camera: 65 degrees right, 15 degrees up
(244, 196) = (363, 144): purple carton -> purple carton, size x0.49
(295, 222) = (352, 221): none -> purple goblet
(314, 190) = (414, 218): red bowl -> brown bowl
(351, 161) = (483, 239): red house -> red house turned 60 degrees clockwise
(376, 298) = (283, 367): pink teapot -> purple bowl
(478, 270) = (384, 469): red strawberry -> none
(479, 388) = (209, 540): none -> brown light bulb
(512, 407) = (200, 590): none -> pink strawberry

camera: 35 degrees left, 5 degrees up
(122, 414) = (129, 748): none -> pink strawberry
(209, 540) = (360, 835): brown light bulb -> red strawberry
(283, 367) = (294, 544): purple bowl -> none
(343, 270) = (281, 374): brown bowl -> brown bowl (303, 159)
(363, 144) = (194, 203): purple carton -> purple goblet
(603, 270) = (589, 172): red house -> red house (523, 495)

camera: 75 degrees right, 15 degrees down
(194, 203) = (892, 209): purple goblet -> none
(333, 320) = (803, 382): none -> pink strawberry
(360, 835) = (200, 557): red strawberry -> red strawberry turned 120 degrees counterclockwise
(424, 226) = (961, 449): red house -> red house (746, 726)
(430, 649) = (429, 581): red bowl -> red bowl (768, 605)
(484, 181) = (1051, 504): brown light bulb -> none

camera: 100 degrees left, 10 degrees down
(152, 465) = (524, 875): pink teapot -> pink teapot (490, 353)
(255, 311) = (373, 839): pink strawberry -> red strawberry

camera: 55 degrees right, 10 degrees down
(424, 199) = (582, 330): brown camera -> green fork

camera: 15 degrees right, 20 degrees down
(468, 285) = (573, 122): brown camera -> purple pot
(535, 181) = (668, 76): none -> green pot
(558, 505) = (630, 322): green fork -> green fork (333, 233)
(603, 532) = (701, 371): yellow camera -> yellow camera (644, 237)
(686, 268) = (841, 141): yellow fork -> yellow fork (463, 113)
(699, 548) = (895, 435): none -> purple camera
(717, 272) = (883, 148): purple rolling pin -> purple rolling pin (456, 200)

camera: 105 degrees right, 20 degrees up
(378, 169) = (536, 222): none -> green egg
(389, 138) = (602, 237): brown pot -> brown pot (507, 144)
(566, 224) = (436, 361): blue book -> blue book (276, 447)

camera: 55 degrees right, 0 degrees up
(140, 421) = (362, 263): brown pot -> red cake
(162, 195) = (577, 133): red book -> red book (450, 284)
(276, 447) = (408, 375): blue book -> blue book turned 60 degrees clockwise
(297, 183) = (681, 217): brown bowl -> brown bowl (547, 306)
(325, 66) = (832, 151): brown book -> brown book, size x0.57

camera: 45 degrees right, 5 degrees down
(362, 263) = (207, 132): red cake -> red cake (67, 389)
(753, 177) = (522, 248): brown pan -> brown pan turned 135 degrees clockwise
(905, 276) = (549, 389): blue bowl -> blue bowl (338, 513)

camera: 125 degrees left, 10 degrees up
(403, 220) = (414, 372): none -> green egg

The task » An exact, complete copy of the data is the only acceptable answer.

Solution for this task »
camera: 65 degrees right, 15 degrees up
(244, 196) = (363, 144): purple carton -> purple carton, size x0.49
(295, 222) = (352, 221): none -> purple goblet
(314, 190) = (414, 218): red bowl -> brown bowl
(351, 161) = (483, 239): red house -> red house turned 60 degrees clockwise
(376, 298) = (283, 367): pink teapot -> purple bowl
(478, 270) = (384, 469): red strawberry -> none
(479, 388) = (209, 540): none -> brown light bulb
(512, 407) = (200, 590): none -> pink strawberry

camera: 35 degrees left, 5 degrees up
(122, 414) = (129, 748): none -> pink strawberry
(209, 540) = (360, 835): brown light bulb -> red strawberry
(283, 367) = (294, 544): purple bowl -> none
(343, 270) = (281, 374): brown bowl -> brown bowl (303, 159)
(363, 144) = (194, 203): purple carton -> purple goblet
(603, 270) = (589, 172): red house -> red house (523, 495)

camera: 75 degrees right, 15 degrees down
(194, 203) = (892, 209): purple goblet -> none
(333, 320) = (803, 382): none -> pink strawberry
(360, 835) = (200, 557): red strawberry -> red strawberry turned 120 degrees counterclockwise
(424, 226) = (961, 449): red house -> red house (746, 726)
(430, 649) = (429, 581): red bowl -> red bowl (768, 605)
(484, 181) = (1051, 504): brown light bulb -> none

camera: 100 degrees left, 10 degrees down
(152, 465) = (524, 875): pink teapot -> pink teapot (490, 353)
(255, 311) = (373, 839): pink strawberry -> red strawberry

camera: 55 degrees right, 10 degrees down
(424, 199) = (582, 330): brown camera -> green fork

camera: 15 degrees right, 20 degrees down
(468, 285) = (573, 122): brown camera -> purple pot
(535, 181) = (668, 76): none -> green pot
(558, 505) = (630, 322): green fork -> green fork (333, 233)
(603, 532) = (701, 371): yellow camera -> yellow camera (644, 237)
(686, 268) = (841, 141): yellow fork -> yellow fork (463, 113)
(699, 548) = (895, 435): none -> purple camera
(717, 272) = (883, 148): purple rolling pin -> purple rolling pin (456, 200)

camera: 105 degrees right, 20 degrees up
(378, 169) = (536, 222): none -> green egg
(389, 138) = (602, 237): brown pot -> brown pot (507, 144)
(566, 224) = (436, 361): blue book -> blue book (276, 447)

camera: 55 degrees right, 0 degrees up
(140, 421) = (362, 263): brown pot -> red cake
(162, 195) = (577, 133): red book -> red book (450, 284)
(276, 447) = (408, 375): blue book -> blue book turned 60 degrees clockwise
(297, 183) = (681, 217): brown bowl -> brown bowl (547, 306)
(325, 66) = (832, 151): brown book -> brown book, size x0.57

camera: 45 degrees right, 5 degrees down
(362, 263) = (207, 132): red cake -> red cake (67, 389)
(753, 177) = (522, 248): brown pan -> brown pan turned 135 degrees clockwise
(905, 276) = (549, 389): blue bowl -> blue bowl (338, 513)

camera: 125 degrees left, 10 degrees up
(403, 220) = (414, 372): none -> green egg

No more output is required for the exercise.